→ **TASK REQUIREMENTS**
Keep the pictures out. Write out every line of the listing exactly.

→ **TASK DATA**
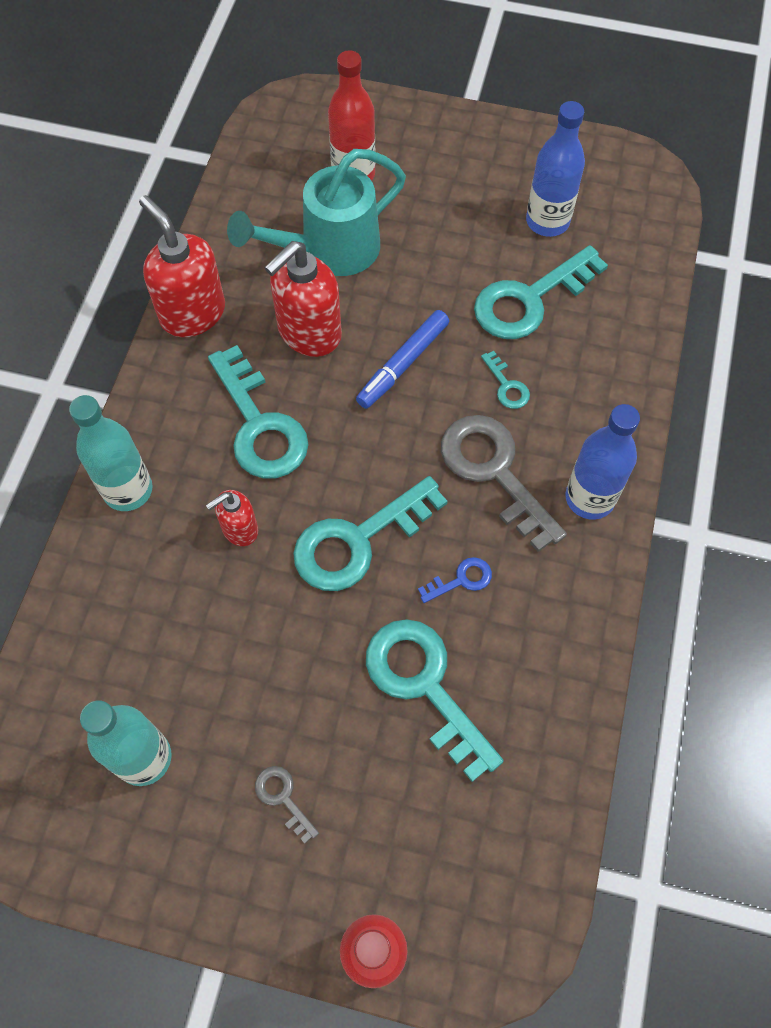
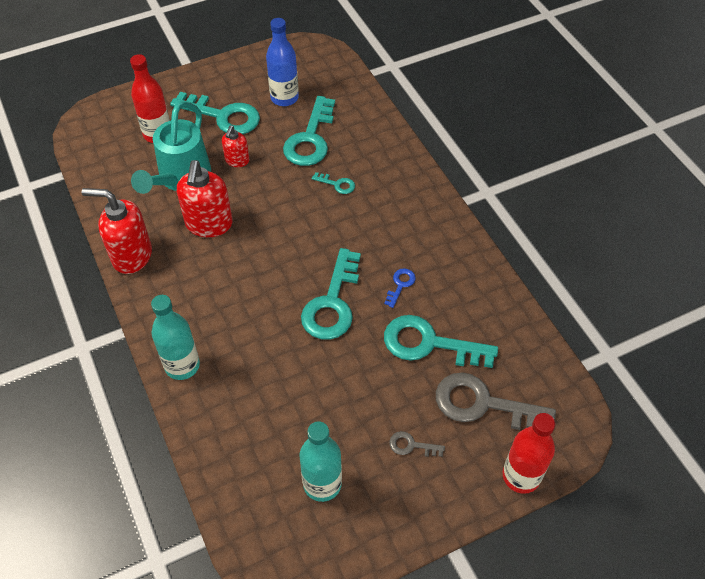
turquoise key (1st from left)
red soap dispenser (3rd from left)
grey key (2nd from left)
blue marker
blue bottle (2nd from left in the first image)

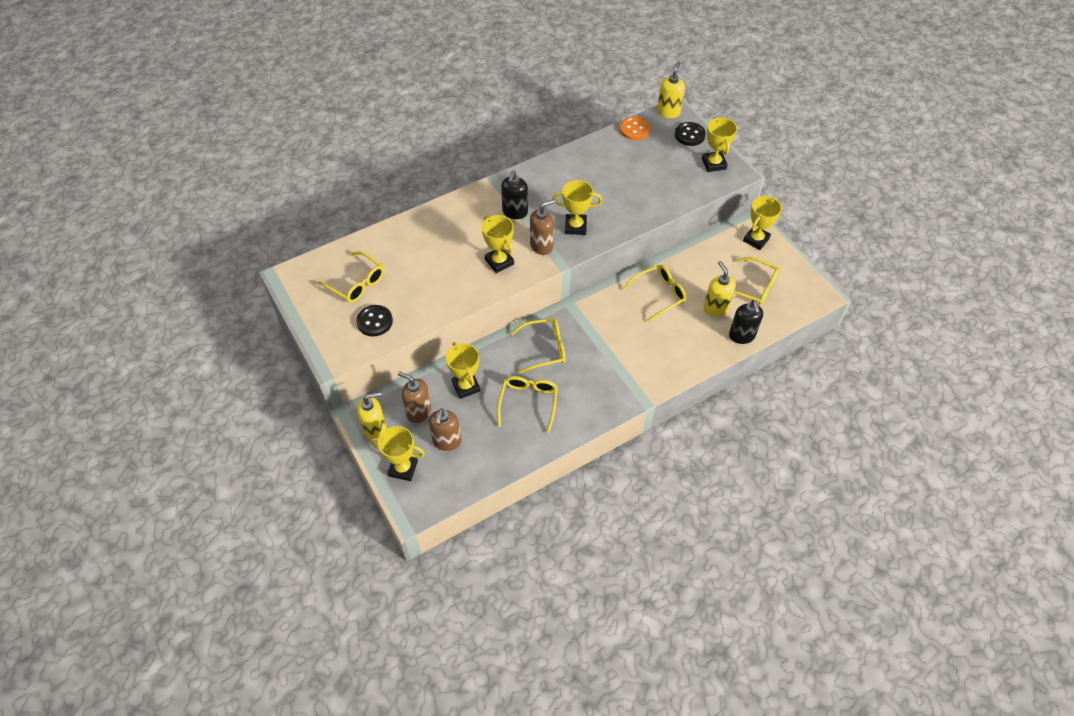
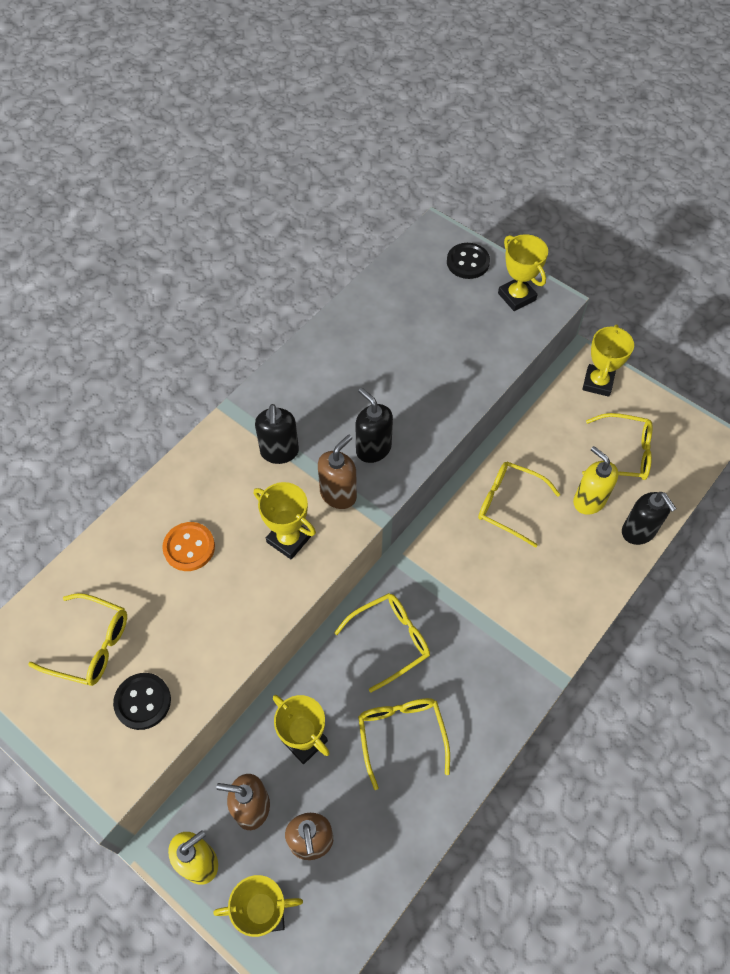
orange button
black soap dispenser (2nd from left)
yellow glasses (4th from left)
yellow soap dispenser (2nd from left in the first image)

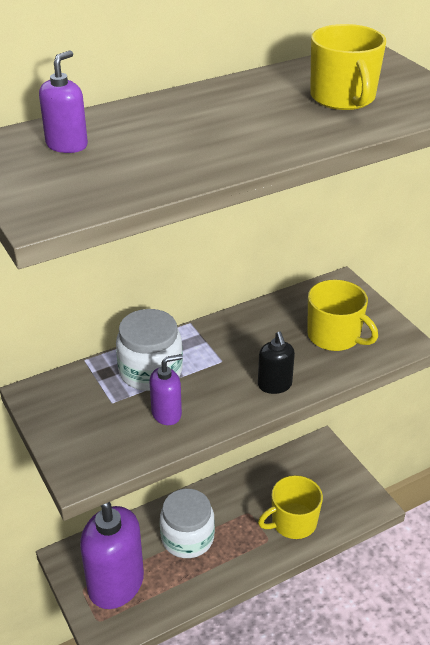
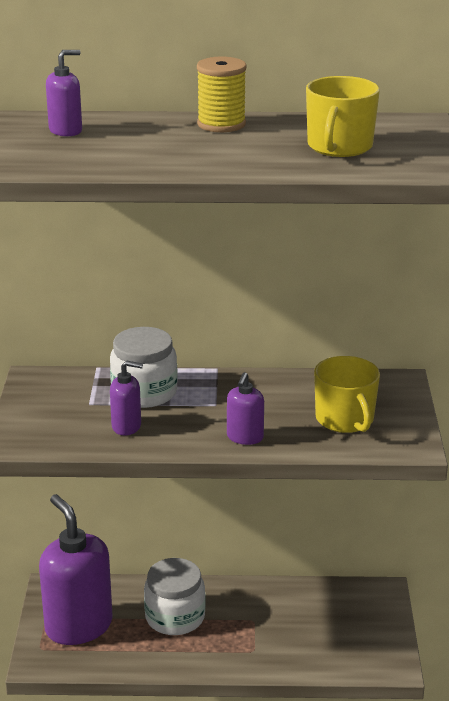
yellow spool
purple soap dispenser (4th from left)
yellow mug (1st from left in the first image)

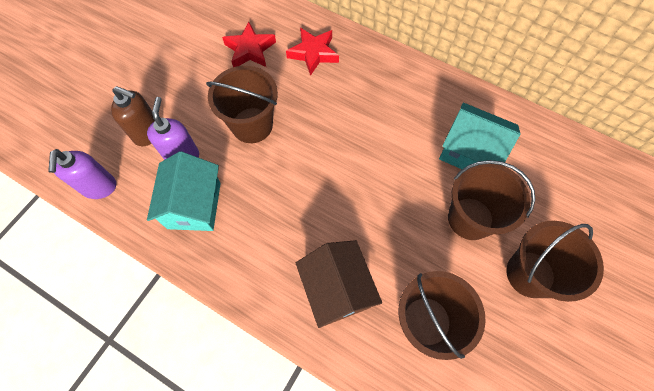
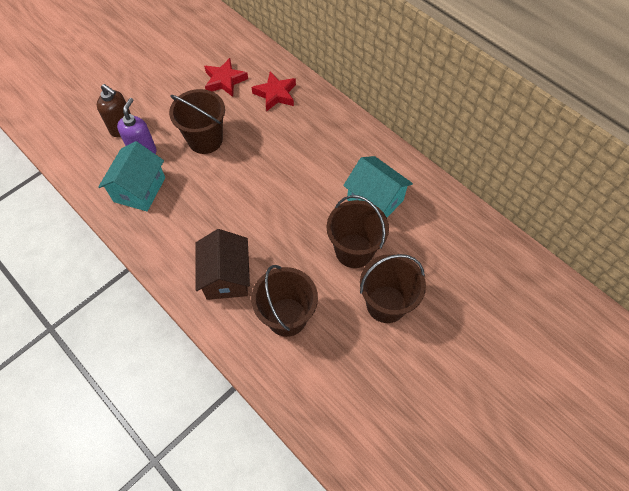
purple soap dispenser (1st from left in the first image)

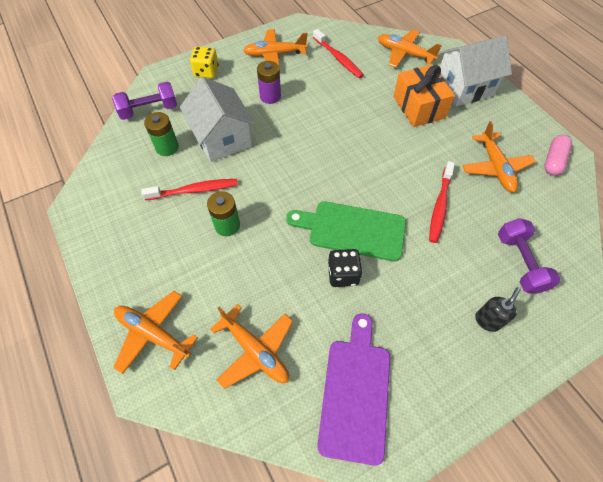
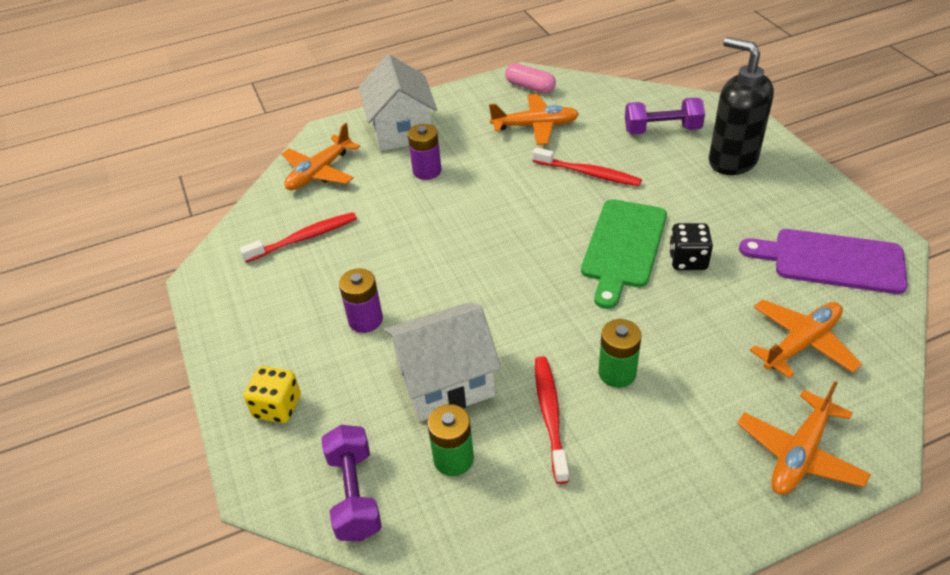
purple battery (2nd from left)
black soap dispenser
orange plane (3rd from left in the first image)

→ **SOLVED EXERCISE**
turquoise key (1st from left)
red soap dispenser (3rd from left)
grey key (2nd from left)
blue marker
blue bottle (2nd from left in the first image)

orange button
black soap dispenser (2nd from left)
yellow glasses (4th from left)
yellow soap dispenser (2nd from left in the first image)

yellow spool
purple soap dispenser (4th from left)
yellow mug (1st from left in the first image)

purple soap dispenser (1st from left in the first image)

purple battery (2nd from left)
black soap dispenser
orange plane (3rd from left in the first image)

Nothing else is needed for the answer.